/---

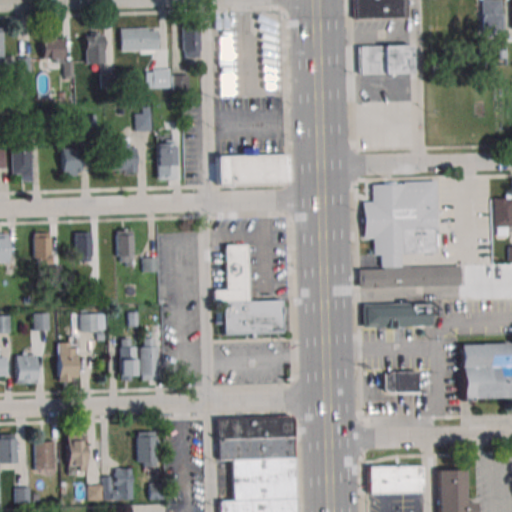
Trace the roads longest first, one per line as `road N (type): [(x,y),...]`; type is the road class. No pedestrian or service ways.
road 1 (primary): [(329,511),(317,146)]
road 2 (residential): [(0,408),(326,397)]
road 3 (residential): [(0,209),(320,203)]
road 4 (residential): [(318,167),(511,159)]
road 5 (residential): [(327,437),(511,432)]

\---
/---

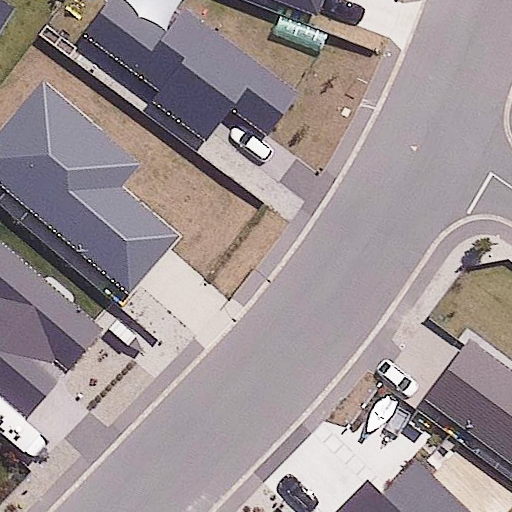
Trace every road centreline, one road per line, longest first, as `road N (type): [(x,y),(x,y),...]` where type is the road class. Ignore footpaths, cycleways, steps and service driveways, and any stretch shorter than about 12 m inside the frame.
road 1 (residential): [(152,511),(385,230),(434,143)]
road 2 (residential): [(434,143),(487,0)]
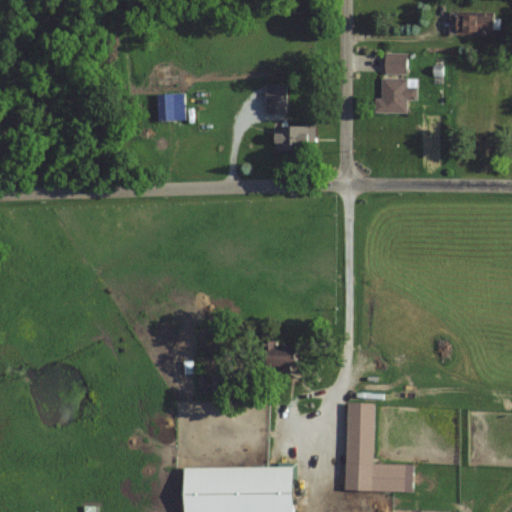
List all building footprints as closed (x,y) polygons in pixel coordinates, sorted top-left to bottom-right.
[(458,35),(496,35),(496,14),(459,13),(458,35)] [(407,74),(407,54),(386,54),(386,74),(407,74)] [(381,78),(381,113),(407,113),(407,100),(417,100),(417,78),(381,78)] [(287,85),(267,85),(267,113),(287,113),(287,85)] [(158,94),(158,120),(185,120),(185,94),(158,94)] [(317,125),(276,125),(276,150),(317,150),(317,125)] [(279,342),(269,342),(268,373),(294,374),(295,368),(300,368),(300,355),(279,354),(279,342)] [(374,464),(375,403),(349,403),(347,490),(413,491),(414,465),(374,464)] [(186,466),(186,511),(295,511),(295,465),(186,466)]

\---

▶ REQUIREMENTS
Copy the listing verbatim, starting with the line that contains "Trace the roads" and going on through the line that contains "road 3 (residential): [(0,209),(320,203)]", including both of those lines.

▶ ANSWER IN FULL
Trace the roads longest first, one per line as `road N (type): [(x,y),...]`; type is the road class. No pedestrian or service ways.
road 1 (primary): [(329,511),(317,146)]
road 2 (residential): [(0,408),(326,397)]
road 3 (residential): [(0,209),(320,203)]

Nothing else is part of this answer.